Write out every item below with no changes, keeping each word, number, and bracket in its place.

....

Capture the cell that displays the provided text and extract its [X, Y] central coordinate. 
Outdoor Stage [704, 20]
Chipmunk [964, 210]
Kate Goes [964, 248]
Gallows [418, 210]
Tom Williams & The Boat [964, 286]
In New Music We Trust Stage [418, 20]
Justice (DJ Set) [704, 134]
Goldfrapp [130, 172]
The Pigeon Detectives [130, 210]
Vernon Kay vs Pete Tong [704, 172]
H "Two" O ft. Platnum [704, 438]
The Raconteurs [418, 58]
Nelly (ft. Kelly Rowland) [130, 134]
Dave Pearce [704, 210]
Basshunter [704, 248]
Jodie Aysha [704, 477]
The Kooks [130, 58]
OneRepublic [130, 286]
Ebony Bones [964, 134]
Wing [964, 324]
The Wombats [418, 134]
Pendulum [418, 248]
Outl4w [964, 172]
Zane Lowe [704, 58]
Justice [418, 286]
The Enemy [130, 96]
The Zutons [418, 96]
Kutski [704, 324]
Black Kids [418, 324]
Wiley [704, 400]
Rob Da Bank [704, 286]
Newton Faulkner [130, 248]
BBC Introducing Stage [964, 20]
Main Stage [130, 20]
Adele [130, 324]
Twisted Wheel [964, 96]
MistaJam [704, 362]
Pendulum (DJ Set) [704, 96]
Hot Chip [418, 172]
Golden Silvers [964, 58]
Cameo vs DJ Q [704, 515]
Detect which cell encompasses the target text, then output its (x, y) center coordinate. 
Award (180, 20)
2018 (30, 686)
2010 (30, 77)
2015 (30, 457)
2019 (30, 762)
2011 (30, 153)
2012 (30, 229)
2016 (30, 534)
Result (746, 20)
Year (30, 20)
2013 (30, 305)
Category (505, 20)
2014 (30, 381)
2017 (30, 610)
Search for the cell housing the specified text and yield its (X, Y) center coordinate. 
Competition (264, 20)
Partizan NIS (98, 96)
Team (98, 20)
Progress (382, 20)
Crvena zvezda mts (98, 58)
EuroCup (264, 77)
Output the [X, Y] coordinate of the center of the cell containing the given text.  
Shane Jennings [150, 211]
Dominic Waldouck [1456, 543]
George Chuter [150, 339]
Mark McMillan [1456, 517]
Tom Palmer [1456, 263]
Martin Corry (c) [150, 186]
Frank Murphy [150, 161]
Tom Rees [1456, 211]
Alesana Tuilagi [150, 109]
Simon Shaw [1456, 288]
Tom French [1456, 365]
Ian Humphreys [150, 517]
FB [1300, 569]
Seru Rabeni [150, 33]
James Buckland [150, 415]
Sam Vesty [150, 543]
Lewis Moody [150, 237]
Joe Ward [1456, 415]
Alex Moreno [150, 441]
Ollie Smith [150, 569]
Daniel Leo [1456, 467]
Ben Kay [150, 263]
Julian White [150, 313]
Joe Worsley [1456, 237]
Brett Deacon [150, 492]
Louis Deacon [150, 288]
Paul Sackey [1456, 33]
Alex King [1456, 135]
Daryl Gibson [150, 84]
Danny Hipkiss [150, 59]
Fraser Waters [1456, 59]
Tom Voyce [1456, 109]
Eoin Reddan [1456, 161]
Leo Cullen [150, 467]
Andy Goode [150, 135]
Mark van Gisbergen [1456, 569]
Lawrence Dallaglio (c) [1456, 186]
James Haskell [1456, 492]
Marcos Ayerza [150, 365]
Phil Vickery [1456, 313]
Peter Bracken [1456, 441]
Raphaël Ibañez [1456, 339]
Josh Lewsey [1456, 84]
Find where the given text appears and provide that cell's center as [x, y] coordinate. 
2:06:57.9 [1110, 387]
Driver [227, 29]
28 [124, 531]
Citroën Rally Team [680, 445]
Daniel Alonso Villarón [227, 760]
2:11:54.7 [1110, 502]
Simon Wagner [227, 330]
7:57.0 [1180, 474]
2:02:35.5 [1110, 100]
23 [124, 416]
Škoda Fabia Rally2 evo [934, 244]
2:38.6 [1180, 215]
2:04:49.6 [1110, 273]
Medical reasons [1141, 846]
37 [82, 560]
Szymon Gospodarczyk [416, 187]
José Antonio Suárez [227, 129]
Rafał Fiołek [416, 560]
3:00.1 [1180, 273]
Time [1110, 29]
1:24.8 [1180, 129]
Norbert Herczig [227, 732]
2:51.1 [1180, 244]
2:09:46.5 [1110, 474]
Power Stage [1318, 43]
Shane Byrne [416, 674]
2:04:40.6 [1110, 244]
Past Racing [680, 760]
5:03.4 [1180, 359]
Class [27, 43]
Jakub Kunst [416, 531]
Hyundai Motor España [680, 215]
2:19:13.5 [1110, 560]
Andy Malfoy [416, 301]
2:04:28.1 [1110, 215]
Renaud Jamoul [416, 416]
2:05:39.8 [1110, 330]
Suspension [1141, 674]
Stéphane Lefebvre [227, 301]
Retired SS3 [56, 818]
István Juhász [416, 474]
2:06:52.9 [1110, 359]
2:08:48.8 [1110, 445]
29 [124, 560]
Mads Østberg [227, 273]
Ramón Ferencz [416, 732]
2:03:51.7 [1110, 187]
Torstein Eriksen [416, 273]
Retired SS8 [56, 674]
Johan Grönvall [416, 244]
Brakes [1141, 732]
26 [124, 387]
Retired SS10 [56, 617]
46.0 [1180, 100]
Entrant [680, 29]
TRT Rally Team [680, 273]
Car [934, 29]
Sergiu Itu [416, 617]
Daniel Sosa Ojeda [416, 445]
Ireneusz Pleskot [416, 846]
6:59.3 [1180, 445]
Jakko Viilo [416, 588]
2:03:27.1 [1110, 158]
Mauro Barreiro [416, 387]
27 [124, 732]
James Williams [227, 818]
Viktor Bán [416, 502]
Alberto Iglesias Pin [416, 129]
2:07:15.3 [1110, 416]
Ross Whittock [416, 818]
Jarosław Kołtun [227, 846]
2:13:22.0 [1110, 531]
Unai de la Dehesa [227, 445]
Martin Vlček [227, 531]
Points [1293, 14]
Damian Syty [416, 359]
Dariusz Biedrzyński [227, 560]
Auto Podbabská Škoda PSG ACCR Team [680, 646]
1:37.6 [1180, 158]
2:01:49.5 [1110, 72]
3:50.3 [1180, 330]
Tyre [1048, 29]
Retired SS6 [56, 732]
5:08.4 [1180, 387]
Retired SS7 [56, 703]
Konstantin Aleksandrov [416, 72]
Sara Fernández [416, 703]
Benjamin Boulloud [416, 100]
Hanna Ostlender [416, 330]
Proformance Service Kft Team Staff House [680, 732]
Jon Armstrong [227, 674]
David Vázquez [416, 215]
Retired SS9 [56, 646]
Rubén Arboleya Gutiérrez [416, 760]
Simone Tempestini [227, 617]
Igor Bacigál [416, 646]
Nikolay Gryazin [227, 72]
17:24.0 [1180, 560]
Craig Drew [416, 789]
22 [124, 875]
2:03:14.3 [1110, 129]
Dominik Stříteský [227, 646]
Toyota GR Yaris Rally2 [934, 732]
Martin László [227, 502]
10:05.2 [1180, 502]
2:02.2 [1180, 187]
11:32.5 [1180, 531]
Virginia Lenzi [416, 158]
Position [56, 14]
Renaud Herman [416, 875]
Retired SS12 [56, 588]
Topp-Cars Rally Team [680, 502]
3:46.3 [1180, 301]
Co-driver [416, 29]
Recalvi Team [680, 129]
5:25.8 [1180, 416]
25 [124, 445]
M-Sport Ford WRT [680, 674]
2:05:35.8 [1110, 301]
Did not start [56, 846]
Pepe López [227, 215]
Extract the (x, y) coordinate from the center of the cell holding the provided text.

....

▶ [RESULT OF THIS TASK]
Capture the cell that displays the provided text and extract its [X, Y] central coordinate. 
Outdoor Stage [704, 20]
Chipmunk [964, 210]
Kate Goes [964, 248]
Gallows [418, 210]
Tom Williams & The Boat [964, 286]
In New Music We Trust Stage [418, 20]
Justice (DJ Set) [704, 134]
Goldfrapp [130, 172]
The Pigeon Detectives [130, 210]
Vernon Kay vs Pete Tong [704, 172]
H "Two" O ft. Platnum [704, 438]
The Raconteurs [418, 58]
Nelly (ft. Kelly Rowland) [130, 134]
Dave Pearce [704, 210]
Basshunter [704, 248]
Jodie Aysha [704, 477]
The Kooks [130, 58]
OneRepublic [130, 286]
Ebony Bones [964, 134]
Wing [964, 324]
The Wombats [418, 134]
Pendulum [418, 248]
Outl4w [964, 172]
Zane Lowe [704, 58]
Justice [418, 286]
The Enemy [130, 96]
The Zutons [418, 96]
Kutski [704, 324]
Black Kids [418, 324]
Wiley [704, 400]
Rob Da Bank [704, 286]
Newton Faulkner [130, 248]
BBC Introducing Stage [964, 20]
Main Stage [130, 20]
Adele [130, 324]
Twisted Wheel [964, 96]
MistaJam [704, 362]
Pendulum (DJ Set) [704, 96]
Hot Chip [418, 172]
Golden Silvers [964, 58]
Cameo vs DJ Q [704, 515]
Detect which cell encompasses the target text, then output its (x, y) center coordinate. 
Award (180, 20)
2018 (30, 686)
2010 (30, 77)
2015 (30, 457)
2019 (30, 762)
2011 (30, 153)
2012 (30, 229)
2016 (30, 534)
Result (746, 20)
Year (30, 20)
2013 (30, 305)
Category (505, 20)
2014 (30, 381)
2017 (30, 610)
Search for the cell housing the specified text and yield its (X, Y) center coordinate. 
Competition (264, 20)
Partizan NIS (98, 96)
Team (98, 20)
Progress (382, 20)
Crvena zvezda mts (98, 58)
EuroCup (264, 77)
Output the [X, Y] coordinate of the center of the cell containing the given text.  
Shane Jennings [150, 211]
Dominic Waldouck [1456, 543]
George Chuter [150, 339]
Mark McMillan [1456, 517]
Tom Palmer [1456, 263]
Martin Corry (c) [150, 186]
Frank Murphy [150, 161]
Tom Rees [1456, 211]
Alesana Tuilagi [150, 109]
Simon Shaw [1456, 288]
Tom French [1456, 365]
Ian Humphreys [150, 517]
FB [1300, 569]
Seru Rabeni [150, 33]
James Buckland [150, 415]
Sam Vesty [150, 543]
Lewis Moody [150, 237]
Joe Ward [1456, 415]
Alex Moreno [150, 441]
Ollie Smith [150, 569]
Daniel Leo [1456, 467]
Ben Kay [150, 263]
Julian White [150, 313]
Joe Worsley [1456, 237]
Brett Deacon [150, 492]
Louis Deacon [150, 288]
Paul Sackey [1456, 33]
Alex King [1456, 135]
Daryl Gibson [150, 84]
Danny Hipkiss [150, 59]
Fraser Waters [1456, 59]
Tom Voyce [1456, 109]
Eoin Reddan [1456, 161]
Leo Cullen [150, 467]
Andy Goode [150, 135]
Mark van Gisbergen [1456, 569]
Lawrence Dallaglio (c) [1456, 186]
James Haskell [1456, 492]
Marcos Ayerza [150, 365]
Phil Vickery [1456, 313]
Peter Bracken [1456, 441]
Raphaël Ibañez [1456, 339]
Josh Lewsey [1456, 84]
Find where the given text appears and provide that cell's center as [x, y] coordinate. 
2:06:57.9 [1110, 387]
Driver [227, 29]
28 [124, 531]
Citroën Rally Team [680, 445]
Daniel Alonso Villarón [227, 760]
2:11:54.7 [1110, 502]
Simon Wagner [227, 330]
7:57.0 [1180, 474]
2:02:35.5 [1110, 100]
23 [124, 416]
Škoda Fabia Rally2 evo [934, 244]
2:38.6 [1180, 215]
2:04:49.6 [1110, 273]
Medical reasons [1141, 846]
37 [82, 560]
Szymon Gospodarczyk [416, 187]
José Antonio Suárez [227, 129]
Rafał Fiołek [416, 560]
3:00.1 [1180, 273]
Time [1110, 29]
1:24.8 [1180, 129]
Norbert Herczig [227, 732]
2:51.1 [1180, 244]
2:09:46.5 [1110, 474]
Power Stage [1318, 43]
Shane Byrne [416, 674]
2:04:40.6 [1110, 244]
Past Racing [680, 760]
5:03.4 [1180, 359]
Class [27, 43]
Jakub Kunst [416, 531]
Hyundai Motor España [680, 215]
2:19:13.5 [1110, 560]
Andy Malfoy [416, 301]
2:04:28.1 [1110, 215]
Renaud Jamoul [416, 416]
2:05:39.8 [1110, 330]
Suspension [1141, 674]
Stéphane Lefebvre [227, 301]
Retired SS3 [56, 818]
István Juhász [416, 474]
2:06:52.9 [1110, 359]
2:08:48.8 [1110, 445]
29 [124, 560]
Mads Østberg [227, 273]
Ramón Ferencz [416, 732]
2:03:51.7 [1110, 187]
Torstein Eriksen [416, 273]
Retired SS8 [56, 674]
Johan Grönvall [416, 244]
Brakes [1141, 732]
26 [124, 387]
Retired SS10 [56, 617]
46.0 [1180, 100]
Entrant [680, 29]
TRT Rally Team [680, 273]
Car [934, 29]
Sergiu Itu [416, 617]
Daniel Sosa Ojeda [416, 445]
Ireneusz Pleskot [416, 846]
6:59.3 [1180, 445]
Jakko Viilo [416, 588]
2:03:27.1 [1110, 158]
Mauro Barreiro [416, 387]
27 [124, 732]
James Williams [227, 818]
Viktor Bán [416, 502]
Alberto Iglesias Pin [416, 129]
2:07:15.3 [1110, 416]
Ross Whittock [416, 818]
Jarosław Kołtun [227, 846]
2:13:22.0 [1110, 531]
Unai de la Dehesa [227, 445]
Martin Vlček [227, 531]
Points [1293, 14]
Damian Syty [416, 359]
Dariusz Biedrzyński [227, 560]
Auto Podbabská Škoda PSG ACCR Team [680, 646]
1:37.6 [1180, 158]
2:01:49.5 [1110, 72]
3:50.3 [1180, 330]
Tyre [1048, 29]
Retired SS6 [56, 732]
5:08.4 [1180, 387]
Retired SS7 [56, 703]
Konstantin Aleksandrov [416, 72]
Sara Fernández [416, 703]
Benjamin Boulloud [416, 100]
Hanna Ostlender [416, 330]
Proformance Service Kft Team Staff House [680, 732]
Jon Armstrong [227, 674]
David Vázquez [416, 215]
Retired SS9 [56, 646]
Rubén Arboleya Gutiérrez [416, 760]
Simone Tempestini [227, 617]
Igor Bacigál [416, 646]
Nikolay Gryazin [227, 72]
17:24.0 [1180, 560]
Craig Drew [416, 789]
22 [124, 875]
2:03:14.3 [1110, 129]
Dominik Stříteský [227, 646]
Toyota GR Yaris Rally2 [934, 732]
Martin László [227, 502]
10:05.2 [1180, 502]
2:02.2 [1180, 187]
11:32.5 [1180, 531]
Virginia Lenzi [416, 158]
Position [56, 14]
Renaud Herman [416, 875]
Retired SS12 [56, 588]
Topp-Cars Rally Team [680, 502]
3:46.3 [1180, 301]
Co-driver [416, 29]
Recalvi Team [680, 129]
5:25.8 [1180, 416]
25 [124, 445]
M-Sport Ford WRT [680, 674]
2:05:35.8 [1110, 301]
Did not start [56, 846]
Pepe López [227, 215]
Extract the (x, y) coordinate from the center of the cell holding the provided text.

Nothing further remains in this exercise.